Task:
Output the entries exactly.

[Detected change data]
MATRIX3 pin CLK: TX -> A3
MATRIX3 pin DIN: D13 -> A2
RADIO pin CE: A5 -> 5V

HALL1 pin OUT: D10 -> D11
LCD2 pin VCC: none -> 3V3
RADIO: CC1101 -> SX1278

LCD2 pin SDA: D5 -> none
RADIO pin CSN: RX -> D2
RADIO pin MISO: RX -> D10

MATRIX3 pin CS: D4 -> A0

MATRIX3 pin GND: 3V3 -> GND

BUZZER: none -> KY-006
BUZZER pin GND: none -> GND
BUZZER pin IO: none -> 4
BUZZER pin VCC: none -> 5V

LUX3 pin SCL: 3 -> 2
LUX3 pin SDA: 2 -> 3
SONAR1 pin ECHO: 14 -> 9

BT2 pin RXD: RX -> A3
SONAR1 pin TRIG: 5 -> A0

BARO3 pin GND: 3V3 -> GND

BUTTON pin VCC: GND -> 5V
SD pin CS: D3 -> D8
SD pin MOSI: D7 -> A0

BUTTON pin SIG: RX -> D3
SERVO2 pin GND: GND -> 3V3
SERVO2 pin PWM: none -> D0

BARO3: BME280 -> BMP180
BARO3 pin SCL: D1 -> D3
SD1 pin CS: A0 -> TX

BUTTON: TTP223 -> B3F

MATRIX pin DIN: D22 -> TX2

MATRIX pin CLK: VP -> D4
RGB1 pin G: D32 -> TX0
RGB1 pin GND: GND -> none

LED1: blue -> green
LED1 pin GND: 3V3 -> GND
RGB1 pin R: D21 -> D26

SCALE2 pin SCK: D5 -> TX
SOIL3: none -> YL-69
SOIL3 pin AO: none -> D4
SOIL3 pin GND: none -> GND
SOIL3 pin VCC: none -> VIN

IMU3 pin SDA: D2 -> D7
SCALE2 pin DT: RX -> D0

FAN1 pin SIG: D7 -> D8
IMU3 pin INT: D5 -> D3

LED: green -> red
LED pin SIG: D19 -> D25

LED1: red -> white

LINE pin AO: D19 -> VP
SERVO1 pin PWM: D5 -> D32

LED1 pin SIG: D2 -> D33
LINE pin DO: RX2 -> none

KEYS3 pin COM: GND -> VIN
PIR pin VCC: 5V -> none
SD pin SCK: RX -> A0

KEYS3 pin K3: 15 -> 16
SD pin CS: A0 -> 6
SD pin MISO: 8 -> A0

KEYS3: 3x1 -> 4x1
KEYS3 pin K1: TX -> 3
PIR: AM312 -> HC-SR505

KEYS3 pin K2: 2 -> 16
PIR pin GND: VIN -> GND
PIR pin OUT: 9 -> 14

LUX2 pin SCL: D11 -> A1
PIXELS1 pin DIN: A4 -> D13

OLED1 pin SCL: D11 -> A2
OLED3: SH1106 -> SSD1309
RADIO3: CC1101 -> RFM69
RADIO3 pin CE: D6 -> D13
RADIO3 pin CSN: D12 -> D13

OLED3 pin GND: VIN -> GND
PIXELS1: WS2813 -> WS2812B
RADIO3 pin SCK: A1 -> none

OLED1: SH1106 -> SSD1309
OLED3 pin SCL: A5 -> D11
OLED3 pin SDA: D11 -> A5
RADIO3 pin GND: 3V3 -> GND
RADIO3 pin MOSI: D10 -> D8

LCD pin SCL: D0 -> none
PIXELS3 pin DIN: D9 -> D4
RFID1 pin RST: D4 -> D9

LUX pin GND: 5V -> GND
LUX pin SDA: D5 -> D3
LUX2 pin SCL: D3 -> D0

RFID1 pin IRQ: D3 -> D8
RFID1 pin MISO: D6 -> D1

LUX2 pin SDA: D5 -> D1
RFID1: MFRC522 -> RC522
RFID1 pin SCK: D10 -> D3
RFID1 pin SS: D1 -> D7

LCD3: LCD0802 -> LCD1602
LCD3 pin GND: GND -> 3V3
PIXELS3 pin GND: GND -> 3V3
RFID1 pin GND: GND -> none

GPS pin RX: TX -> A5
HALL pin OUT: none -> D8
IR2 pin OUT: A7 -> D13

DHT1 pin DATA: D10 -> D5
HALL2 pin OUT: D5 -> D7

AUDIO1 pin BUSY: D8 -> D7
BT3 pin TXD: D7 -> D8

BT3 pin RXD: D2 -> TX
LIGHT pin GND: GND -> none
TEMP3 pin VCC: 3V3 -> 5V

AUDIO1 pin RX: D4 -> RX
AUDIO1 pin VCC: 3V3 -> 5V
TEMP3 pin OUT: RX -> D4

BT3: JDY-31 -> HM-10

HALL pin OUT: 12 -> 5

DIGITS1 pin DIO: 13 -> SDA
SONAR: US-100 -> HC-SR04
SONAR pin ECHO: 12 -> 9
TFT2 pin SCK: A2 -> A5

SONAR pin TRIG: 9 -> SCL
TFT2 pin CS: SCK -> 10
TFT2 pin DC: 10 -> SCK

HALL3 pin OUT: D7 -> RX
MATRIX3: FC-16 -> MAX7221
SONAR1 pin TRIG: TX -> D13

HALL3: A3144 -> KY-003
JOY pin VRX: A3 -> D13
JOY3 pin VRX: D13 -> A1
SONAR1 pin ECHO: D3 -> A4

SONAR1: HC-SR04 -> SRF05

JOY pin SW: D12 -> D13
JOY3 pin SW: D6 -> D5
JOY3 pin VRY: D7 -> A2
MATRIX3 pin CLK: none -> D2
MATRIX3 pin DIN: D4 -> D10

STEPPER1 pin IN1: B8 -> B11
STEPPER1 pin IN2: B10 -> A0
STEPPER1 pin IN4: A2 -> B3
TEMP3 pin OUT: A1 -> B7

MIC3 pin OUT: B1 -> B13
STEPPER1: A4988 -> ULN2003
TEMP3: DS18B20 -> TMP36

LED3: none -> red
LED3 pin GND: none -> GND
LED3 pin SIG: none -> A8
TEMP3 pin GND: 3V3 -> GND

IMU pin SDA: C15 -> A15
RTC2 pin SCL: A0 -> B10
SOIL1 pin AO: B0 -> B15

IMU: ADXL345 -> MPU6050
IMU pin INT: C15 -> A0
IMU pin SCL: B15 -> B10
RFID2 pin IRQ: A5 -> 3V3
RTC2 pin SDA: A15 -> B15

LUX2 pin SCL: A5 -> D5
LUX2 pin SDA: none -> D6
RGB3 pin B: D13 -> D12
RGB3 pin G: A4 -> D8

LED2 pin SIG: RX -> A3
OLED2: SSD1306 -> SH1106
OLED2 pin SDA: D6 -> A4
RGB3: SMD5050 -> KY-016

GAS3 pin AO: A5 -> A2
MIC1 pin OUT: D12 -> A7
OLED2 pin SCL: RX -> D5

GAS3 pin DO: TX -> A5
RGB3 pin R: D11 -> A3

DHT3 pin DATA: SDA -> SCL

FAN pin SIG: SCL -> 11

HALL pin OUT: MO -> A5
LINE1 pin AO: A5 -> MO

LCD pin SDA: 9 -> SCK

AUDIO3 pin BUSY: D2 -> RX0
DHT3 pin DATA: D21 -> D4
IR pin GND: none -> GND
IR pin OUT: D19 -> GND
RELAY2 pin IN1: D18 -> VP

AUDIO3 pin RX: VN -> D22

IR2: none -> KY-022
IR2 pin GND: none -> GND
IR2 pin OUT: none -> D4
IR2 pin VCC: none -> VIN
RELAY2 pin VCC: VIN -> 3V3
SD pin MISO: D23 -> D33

Answer box:
MATRIX3 pin CLK: TX -> A3
MATRIX3 pin DIN: D13 -> A2
RADIO pin CE: A5 -> 5V

HALL1 pin OUT: D10 -> D11
LCD2 pin VCC: none -> 3V3
RADIO: CC1101 -> SX1278

LCD2 pin SDA: D5 -> none
RADIO pin CSN: RX -> D2
RADIO pin MISO: RX -> D10

MATRIX3 pin CS: D4 -> A0

MATRIX3 pin GND: 3V3 -> GND

BUZZER: none -> KY-006
BUZZER pin GND: none -> GND
BUZZER pin IO: none -> 4
BUZZER pin VCC: none -> 5V

LUX3 pin SCL: 3 -> 2
LUX3 pin SDA: 2 -> 3
SONAR1 pin ECHO: 14 -> 9

BT2 pin RXD: RX -> A3
SONAR1 pin TRIG: 5 -> A0

BARO3 pin GND: 3V3 -> GND

BUTTON pin VCC: GND -> 5V
SD pin CS: D3 -> D8
SD pin MOSI: D7 -> A0

BUTTON pin SIG: RX -> D3
SERVO2 pin GND: GND -> 3V3
SERVO2 pin PWM: none -> D0

BARO3: BME280 -> BMP180
BARO3 pin SCL: D1 -> D3
SD1 pin CS: A0 -> TX

BUTTON: TTP223 -> B3F

MATRIX pin DIN: D22 -> TX2

MATRIX pin CLK: VP -> D4
RGB1 pin G: D32 -> TX0
RGB1 pin GND: GND -> none

LED1: blue -> green
LED1 pin GND: 3V3 -> GND
RGB1 pin R: D21 -> D26

SCALE2 pin SCK: D5 -> TX
SOIL3: none -> YL-69
SOIL3 pin AO: none -> D4
SOIL3 pin GND: none -> GND
SOIL3 pin VCC: none -> VIN

IMU3 pin SDA: D2 -> D7
SCALE2 pin DT: RX -> D0

FAN1 pin SIG: D7 -> D8
IMU3 pin INT: D5 -> D3

LED: green -> red
LED pin SIG: D19 -> D25

LED1: red -> white

LINE pin AO: D19 -> VP
SERVO1 pin PWM: D5 -> D32

LED1 pin SIG: D2 -> D33
LINE pin DO: RX2 -> none

KEYS3 pin COM: GND -> VIN
PIR pin VCC: 5V -> none
SD pin SCK: RX -> A0

KEYS3 pin K3: 15 -> 16
SD pin CS: A0 -> 6
SD pin MISO: 8 -> A0

KEYS3: 3x1 -> 4x1
KEYS3 pin K1: TX -> 3
PIR: AM312 -> HC-SR505

KEYS3 pin K2: 2 -> 16
PIR pin GND: VIN -> GND
PIR pin OUT: 9 -> 14

LUX2 pin SCL: D11 -> A1
PIXELS1 pin DIN: A4 -> D13

OLED1 pin SCL: D11 -> A2
OLED3: SH1106 -> SSD1309
RADIO3: CC1101 -> RFM69
RADIO3 pin CE: D6 -> D13
RADIO3 pin CSN: D12 -> D13

OLED3 pin GND: VIN -> GND
PIXELS1: WS2813 -> WS2812B
RADIO3 pin SCK: A1 -> none

OLED1: SH1106 -> SSD1309
OLED3 pin SCL: A5 -> D11
OLED3 pin SDA: D11 -> A5
RADIO3 pin GND: 3V3 -> GND
RADIO3 pin MOSI: D10 -> D8

LCD pin SCL: D0 -> none
PIXELS3 pin DIN: D9 -> D4
RFID1 pin RST: D4 -> D9

LUX pin GND: 5V -> GND
LUX pin SDA: D5 -> D3
LUX2 pin SCL: D3 -> D0

RFID1 pin IRQ: D3 -> D8
RFID1 pin MISO: D6 -> D1

LUX2 pin SDA: D5 -> D1
RFID1: MFRC522 -> RC522
RFID1 pin SCK: D10 -> D3
RFID1 pin SS: D1 -> D7

LCD3: LCD0802 -> LCD1602
LCD3 pin GND: GND -> 3V3
PIXELS3 pin GND: GND -> 3V3
RFID1 pin GND: GND -> none

GPS pin RX: TX -> A5
HALL pin OUT: none -> D8
IR2 pin OUT: A7 -> D13

DHT1 pin DATA: D10 -> D5
HALL2 pin OUT: D5 -> D7

AUDIO1 pin BUSY: D8 -> D7
BT3 pin TXD: D7 -> D8

BT3 pin RXD: D2 -> TX
LIGHT pin GND: GND -> none
TEMP3 pin VCC: 3V3 -> 5V

AUDIO1 pin RX: D4 -> RX
AUDIO1 pin VCC: 3V3 -> 5V
TEMP3 pin OUT: RX -> D4

BT3: JDY-31 -> HM-10

HALL pin OUT: 12 -> 5

DIGITS1 pin DIO: 13 -> SDA
SONAR: US-100 -> HC-SR04
SONAR pin ECHO: 12 -> 9
TFT2 pin SCK: A2 -> A5

SONAR pin TRIG: 9 -> SCL
TFT2 pin CS: SCK -> 10
TFT2 pin DC: 10 -> SCK

HALL3 pin OUT: D7 -> RX
MATRIX3: FC-16 -> MAX7221
SONAR1 pin TRIG: TX -> D13

HALL3: A3144 -> KY-003
JOY pin VRX: A3 -> D13
JOY3 pin VRX: D13 -> A1
SONAR1 pin ECHO: D3 -> A4

SONAR1: HC-SR04 -> SRF05

JOY pin SW: D12 -> D13
JOY3 pin SW: D6 -> D5
JOY3 pin VRY: D7 -> A2
MATRIX3 pin CLK: none -> D2
MATRIX3 pin DIN: D4 -> D10

STEPPER1 pin IN1: B8 -> B11
STEPPER1 pin IN2: B10 -> A0
STEPPER1 pin IN4: A2 -> B3
TEMP3 pin OUT: A1 -> B7

MIC3 pin OUT: B1 -> B13
STEPPER1: A4988 -> ULN2003
TEMP3: DS18B20 -> TMP36

LED3: none -> red
LED3 pin GND: none -> GND
LED3 pin SIG: none -> A8
TEMP3 pin GND: 3V3 -> GND

IMU pin SDA: C15 -> A15
RTC2 pin SCL: A0 -> B10
SOIL1 pin AO: B0 -> B15

IMU: ADXL345 -> MPU6050
IMU pin INT: C15 -> A0
IMU pin SCL: B15 -> B10
RFID2 pin IRQ: A5 -> 3V3
RTC2 pin SDA: A15 -> B15

LUX2 pin SCL: A5 -> D5
LUX2 pin SDA: none -> D6
RGB3 pin B: D13 -> D12
RGB3 pin G: A4 -> D8

LED2 pin SIG: RX -> A3
OLED2: SSD1306 -> SH1106
OLED2 pin SDA: D6 -> A4
RGB3: SMD5050 -> KY-016

GAS3 pin AO: A5 -> A2
MIC1 pin OUT: D12 -> A7
OLED2 pin SCL: RX -> D5

GAS3 pin DO: TX -> A5
RGB3 pin R: D11 -> A3

DHT3 pin DATA: SDA -> SCL

FAN pin SIG: SCL -> 11

HALL pin OUT: MO -> A5
LINE1 pin AO: A5 -> MO

LCD pin SDA: 9 -> SCK

AUDIO3 pin BUSY: D2 -> RX0
DHT3 pin DATA: D21 -> D4
IR pin GND: none -> GND
IR pin OUT: D19 -> GND
RELAY2 pin IN1: D18 -> VP

AUDIO3 pin RX: VN -> D22

IR2: none -> KY-022
IR2 pin GND: none -> GND
IR2 pin OUT: none -> D4
IR2 pin VCC: none -> VIN
RELAY2 pin VCC: VIN -> 3V3
SD pin MISO: D23 -> D33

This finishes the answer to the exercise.